[YOUR TASK]:
Lines to return, exactly: from the line with "brown light bulb: 2 -> 1" to the line with "orange traffic cone: 2 -> 0" in the entries below, both included.

[INFORMATION SUPPLIED]:
»»

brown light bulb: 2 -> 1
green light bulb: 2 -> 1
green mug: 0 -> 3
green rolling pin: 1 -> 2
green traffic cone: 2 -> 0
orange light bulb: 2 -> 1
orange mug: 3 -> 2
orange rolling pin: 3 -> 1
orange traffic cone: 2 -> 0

««
»»

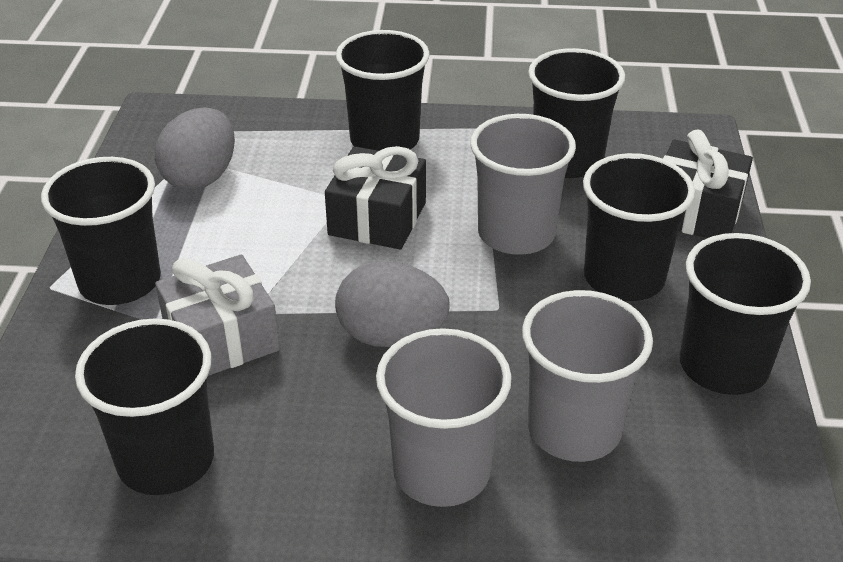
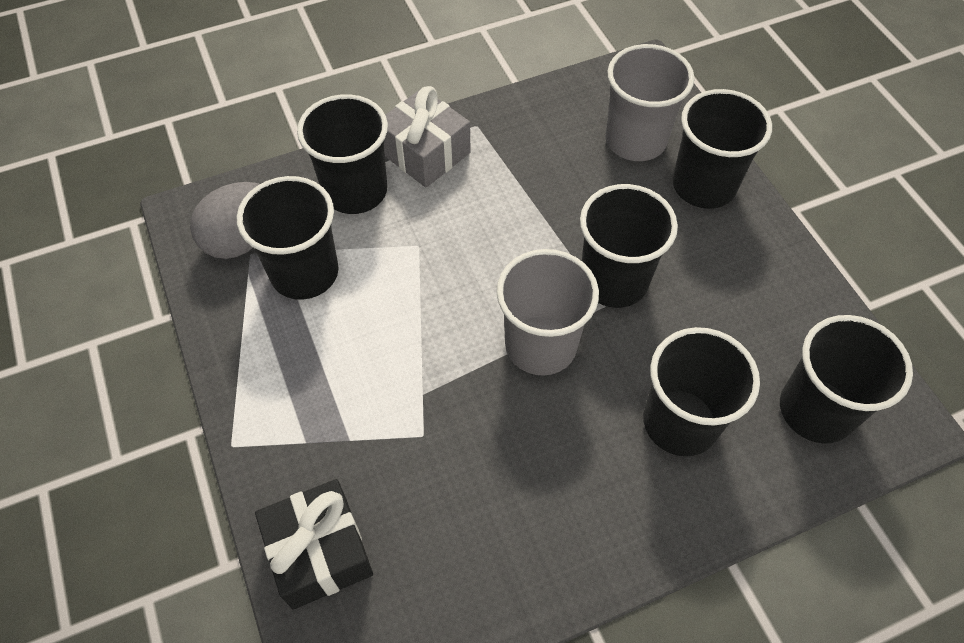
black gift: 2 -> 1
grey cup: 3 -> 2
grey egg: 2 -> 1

««

[YOUR RESPONSE]:
brown light bulb: 2 -> 1
green light bulb: 2 -> 1
green mug: 0 -> 3
green rolling pin: 1 -> 2
green traffic cone: 2 -> 0
orange light bulb: 2 -> 1
orange mug: 3 -> 2
orange rolling pin: 3 -> 1
orange traffic cone: 2 -> 0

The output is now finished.